• [PROVIDED MATERIAL]
----------------

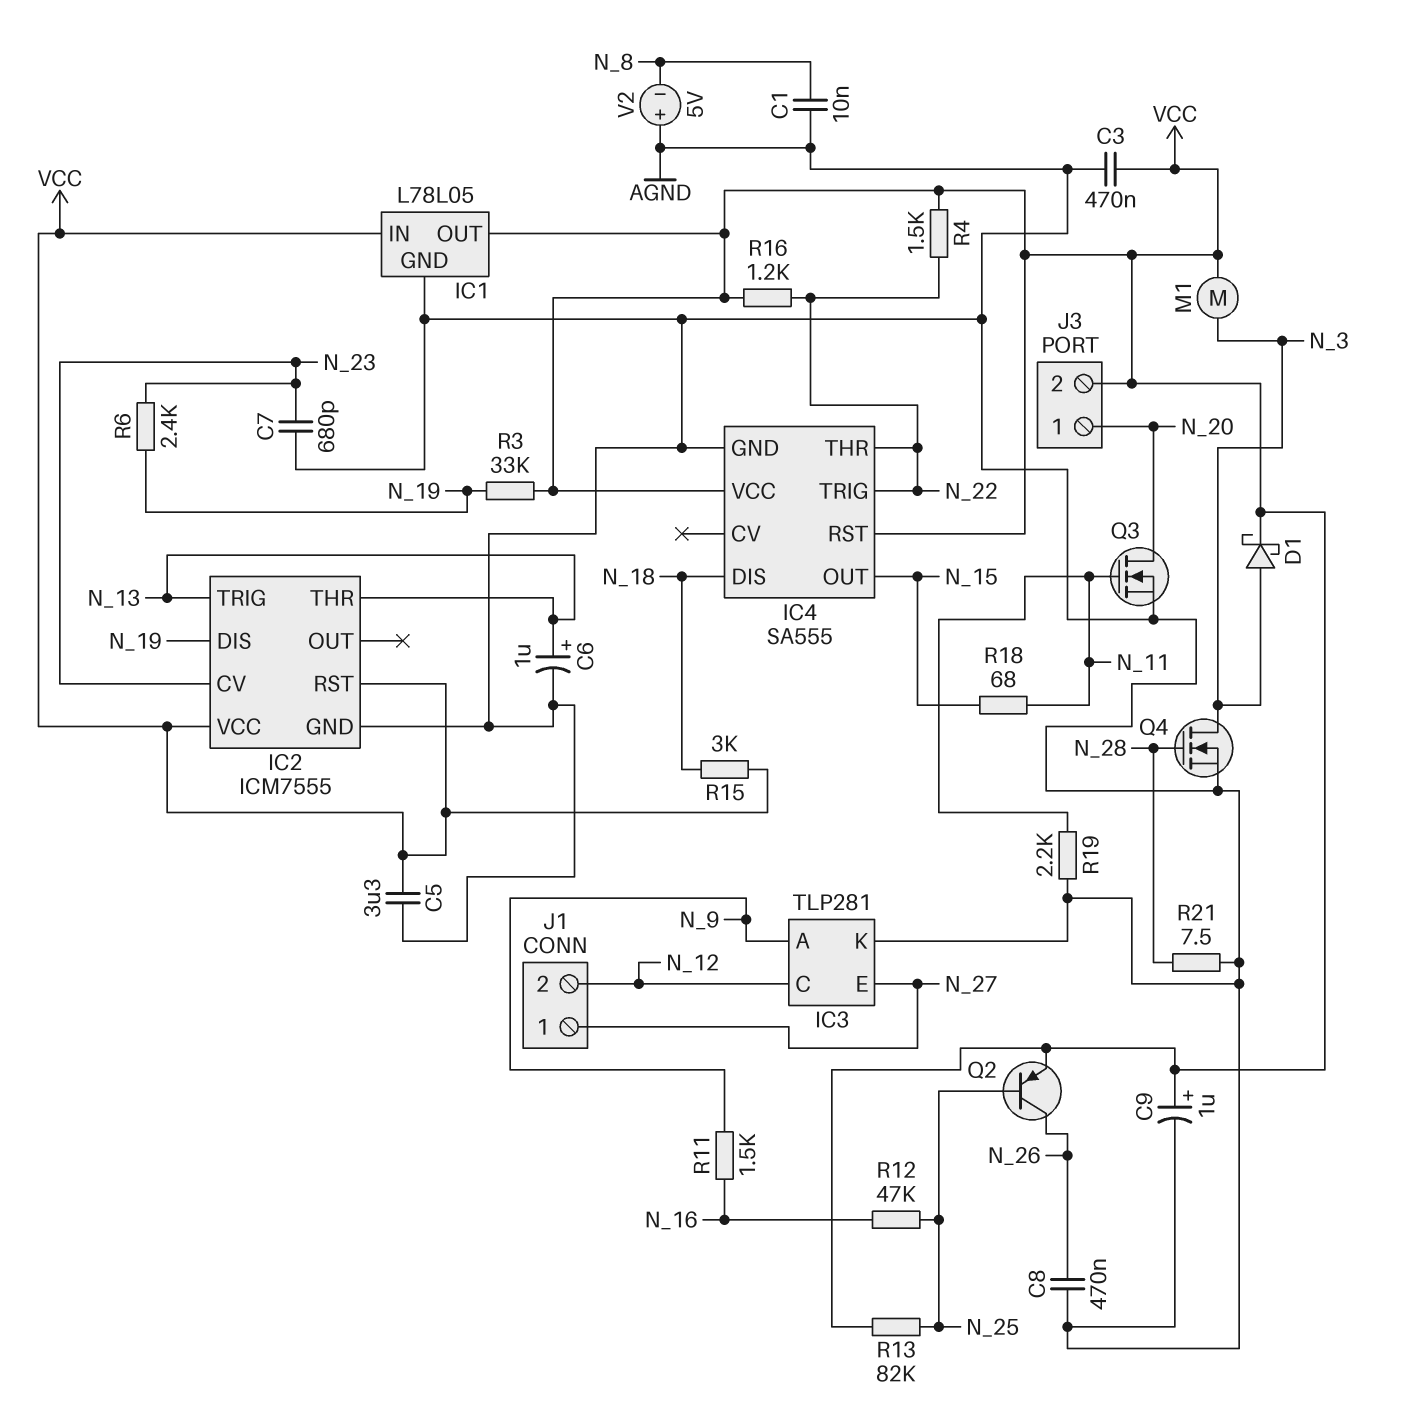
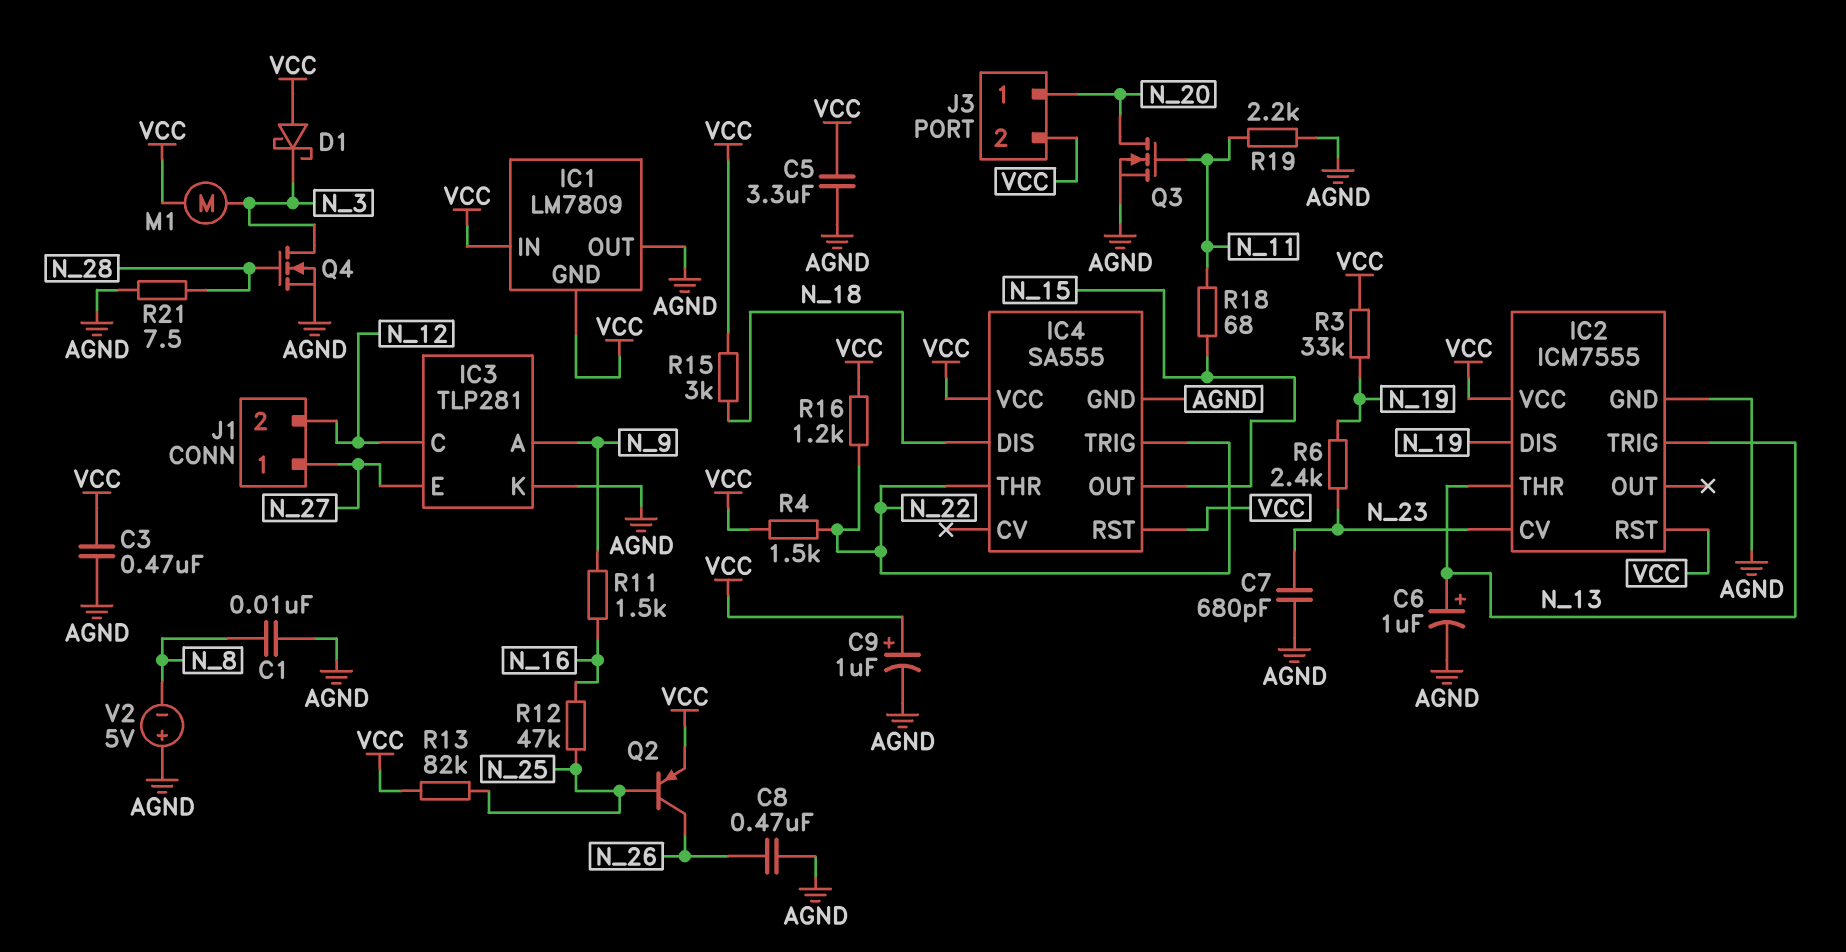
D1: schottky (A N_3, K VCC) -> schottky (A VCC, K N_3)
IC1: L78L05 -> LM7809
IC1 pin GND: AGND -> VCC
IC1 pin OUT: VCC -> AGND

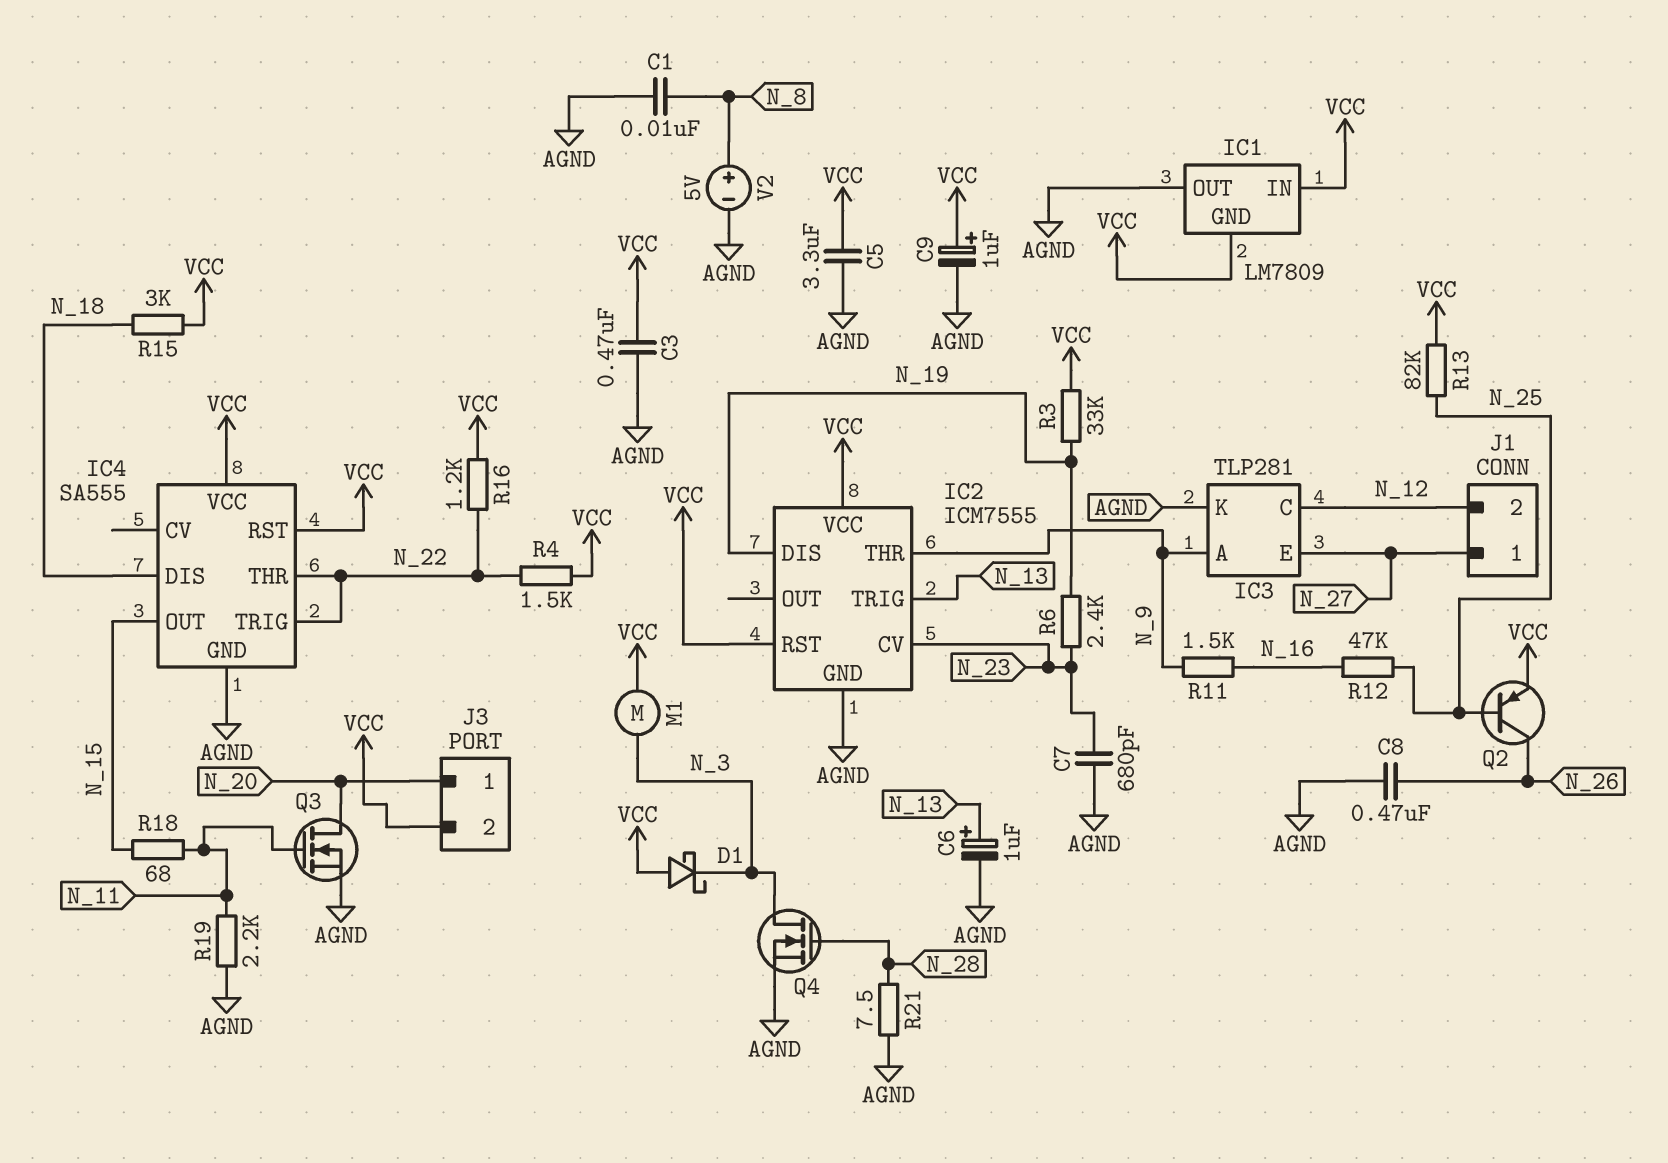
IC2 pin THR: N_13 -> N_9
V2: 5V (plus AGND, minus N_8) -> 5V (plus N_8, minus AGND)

----------------

• [EXERCISE] The records above need to be reproduced exactly, with all images omitted.

• [WRITTEN ANSWER]
D1: schottky (A N_3, K VCC) -> schottky (A VCC, K N_3)
IC1: L78L05 -> LM7809
IC1 pin GND: AGND -> VCC
IC1 pin OUT: VCC -> AGND

IC2 pin THR: N_13 -> N_9
V2: 5V (plus AGND, minus N_8) -> 5V (plus N_8, minus AGND)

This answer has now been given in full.